→ **WORK INSTRUCTIONS**:
Report back every line in the data that includes the string "ball".

→ **MATERIAL TO PROCESS**:
════════════════

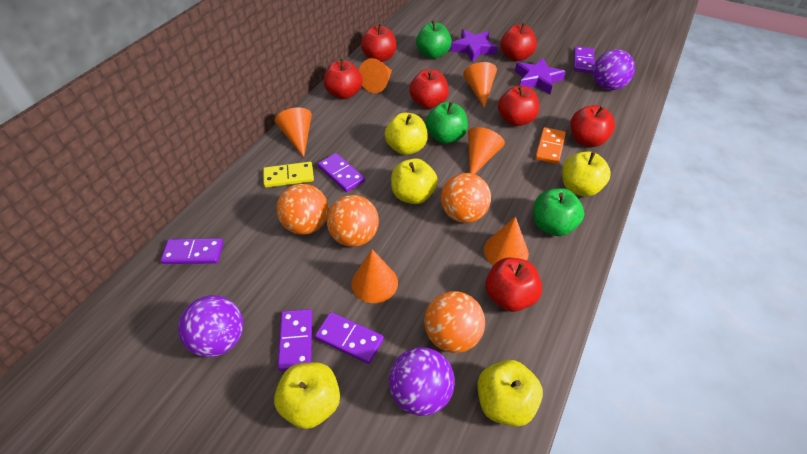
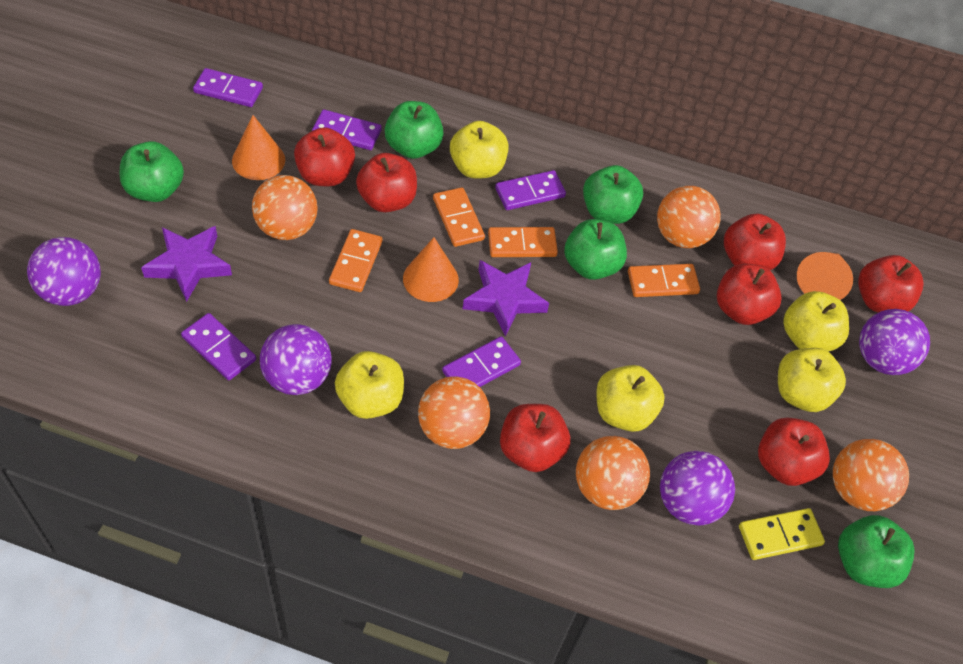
green apple: [416,20,452,59] [426,102,468,144] [533,188,584,236] = 3 -> [120,141,184,202] [385,101,444,159] [564,219,627,280] [583,165,643,224] [838,515,915,588] = 5
orange ball: [276,184,329,235] [327,195,379,247] [424,291,485,353] [441,173,491,223] = 4 -> [252,175,318,240] [418,376,490,449] [576,436,650,510] [657,186,721,248] [833,439,909,511] = 5
orange cone: [275,107,312,157] [351,249,398,303] [359,58,392,93] [463,62,497,108] [468,127,505,174] [484,217,529,265] = 6 -> [232,115,285,180] [403,237,459,302] [797,252,853,300] = 3
orange domino: [535,127,566,164] = 1 -> [329,229,382,292] [433,187,485,247] [488,227,558,257] [628,264,700,297] = 4
purple ball: [178,295,243,357] [389,347,455,416] [593,49,635,90] = 3 -> [27,237,101,306] [260,324,332,395] [660,451,735,526] [859,309,930,375] = 4

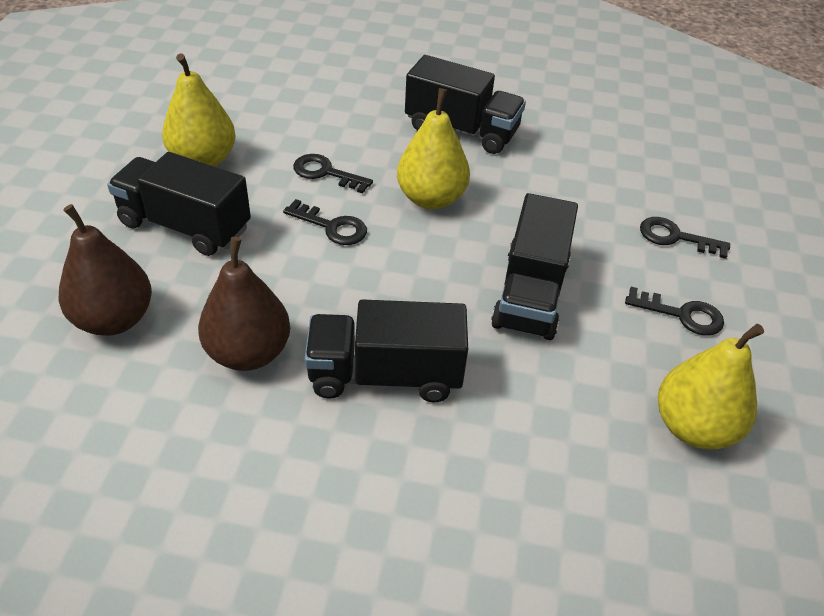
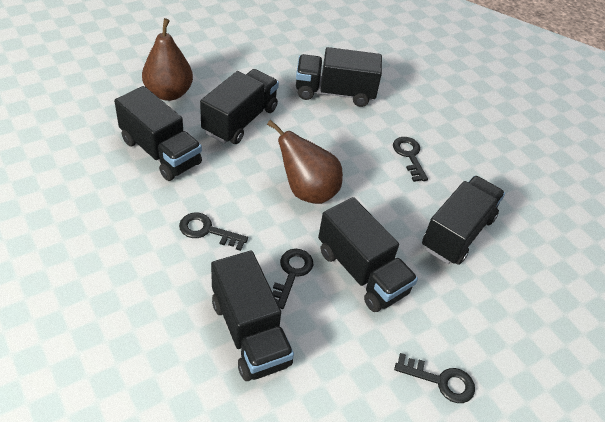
black truck: [107,152,251,256] [305,299,468,403] [405,55,526,154] [491,193,578,340] = 4 -> [114,86,202,181] [200,69,279,144] [211,251,294,381] [296,47,382,107] [318,197,418,312] [422,176,505,265] = 6
yellow pear: [162,54,236,167] [397,88,470,209] [658,324,764,449] = 3 -> none = 0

════════════════

→ **SOLUTION FOR THIS EXERCISE**:
orange ball: [276,184,329,235] [327,195,379,247] [424,291,485,353] [441,173,491,223] = 4 -> [252,175,318,240] [418,376,490,449] [576,436,650,510] [657,186,721,248] [833,439,909,511] = 5
purple ball: [178,295,243,357] [389,347,455,416] [593,49,635,90] = 3 -> [27,237,101,306] [260,324,332,395] [660,451,735,526] [859,309,930,375] = 4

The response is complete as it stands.